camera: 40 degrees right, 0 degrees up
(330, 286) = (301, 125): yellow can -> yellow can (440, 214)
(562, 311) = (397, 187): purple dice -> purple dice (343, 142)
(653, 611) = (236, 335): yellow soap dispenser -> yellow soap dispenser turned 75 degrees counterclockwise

...

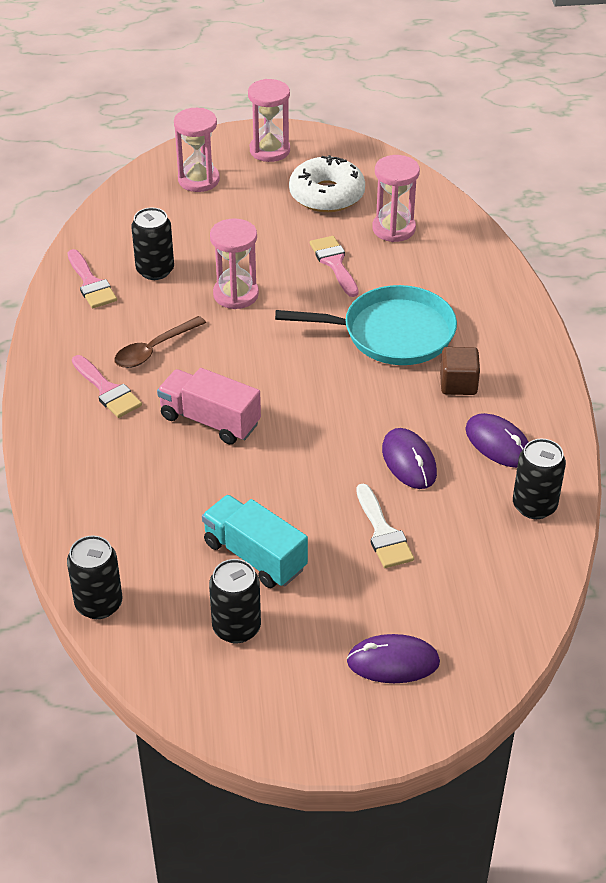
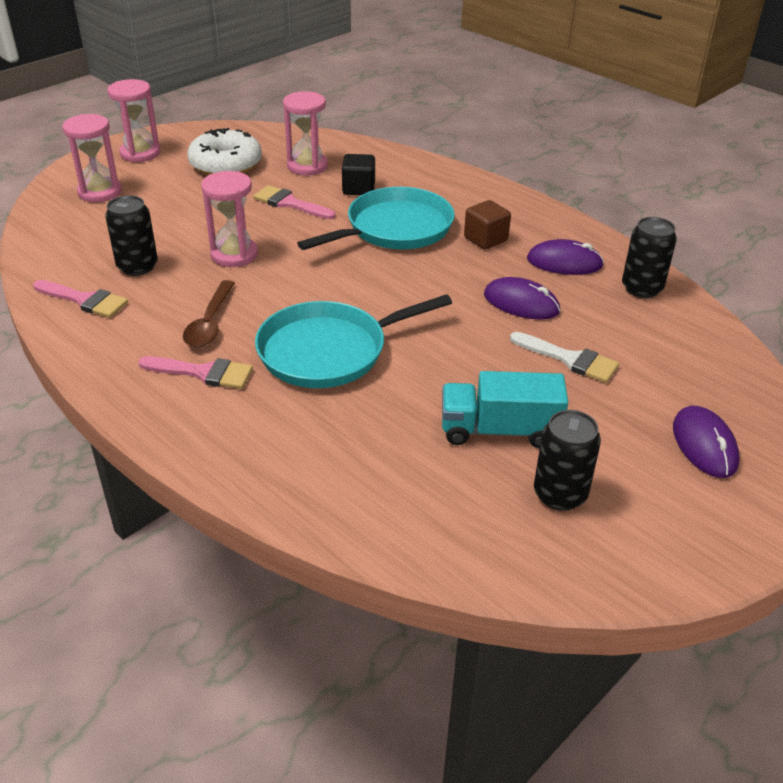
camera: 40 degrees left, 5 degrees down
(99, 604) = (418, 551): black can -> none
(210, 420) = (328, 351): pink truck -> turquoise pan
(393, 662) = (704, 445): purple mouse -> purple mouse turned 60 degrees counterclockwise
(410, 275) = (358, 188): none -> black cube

--

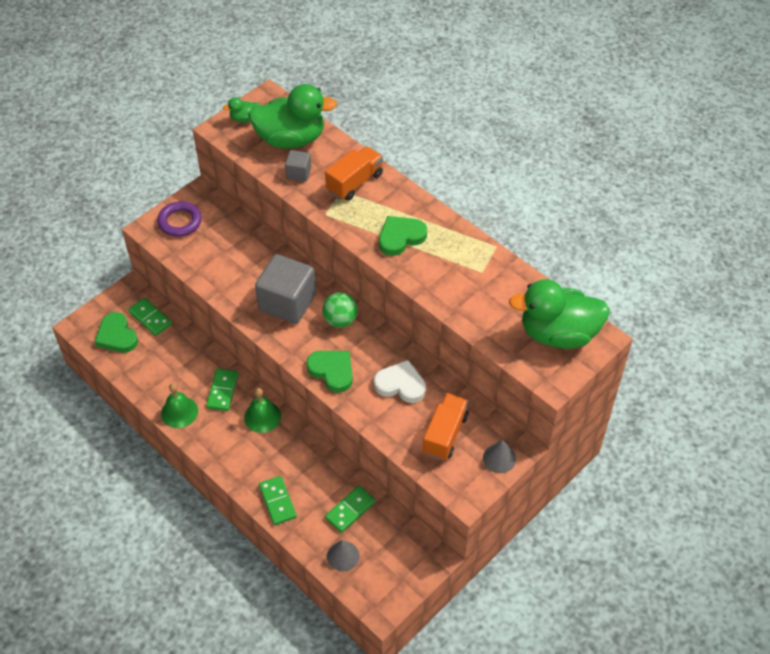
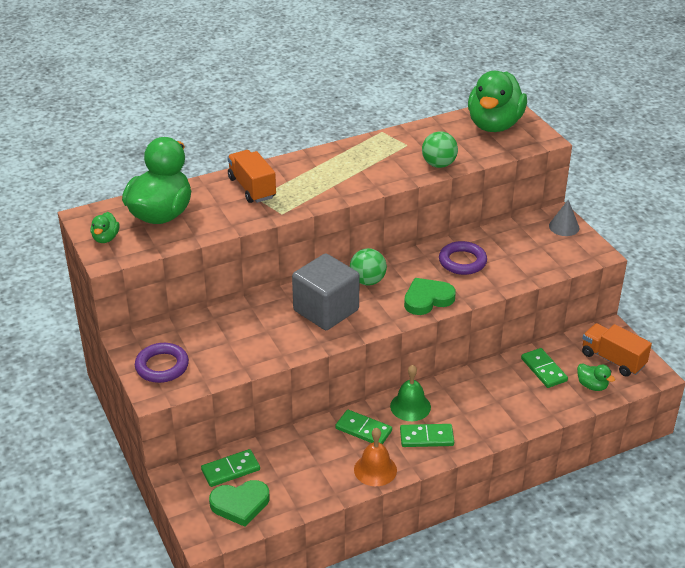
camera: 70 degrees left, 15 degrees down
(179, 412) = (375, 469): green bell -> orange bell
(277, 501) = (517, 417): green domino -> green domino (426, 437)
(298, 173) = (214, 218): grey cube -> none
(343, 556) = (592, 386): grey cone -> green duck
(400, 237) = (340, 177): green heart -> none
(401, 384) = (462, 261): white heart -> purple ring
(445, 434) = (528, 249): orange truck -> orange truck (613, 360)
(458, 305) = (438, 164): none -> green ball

— EXERCISE REQUIREMENTS —
Reproduce exactly the lines of the records above from the one with "camera: 40 degrees right, 0 degrees up" to the one with "(653, 611) = (236, 335): yellow", both included, and leave out everything else.

— WRITTEN RESPONSE —
camera: 40 degrees right, 0 degrees up
(330, 286) = (301, 125): yellow can -> yellow can (440, 214)
(562, 311) = (397, 187): purple dice -> purple dice (343, 142)
(653, 611) = (236, 335): yellow soap dispenser -> yellow soap dispenser turned 75 degrees counterclockwise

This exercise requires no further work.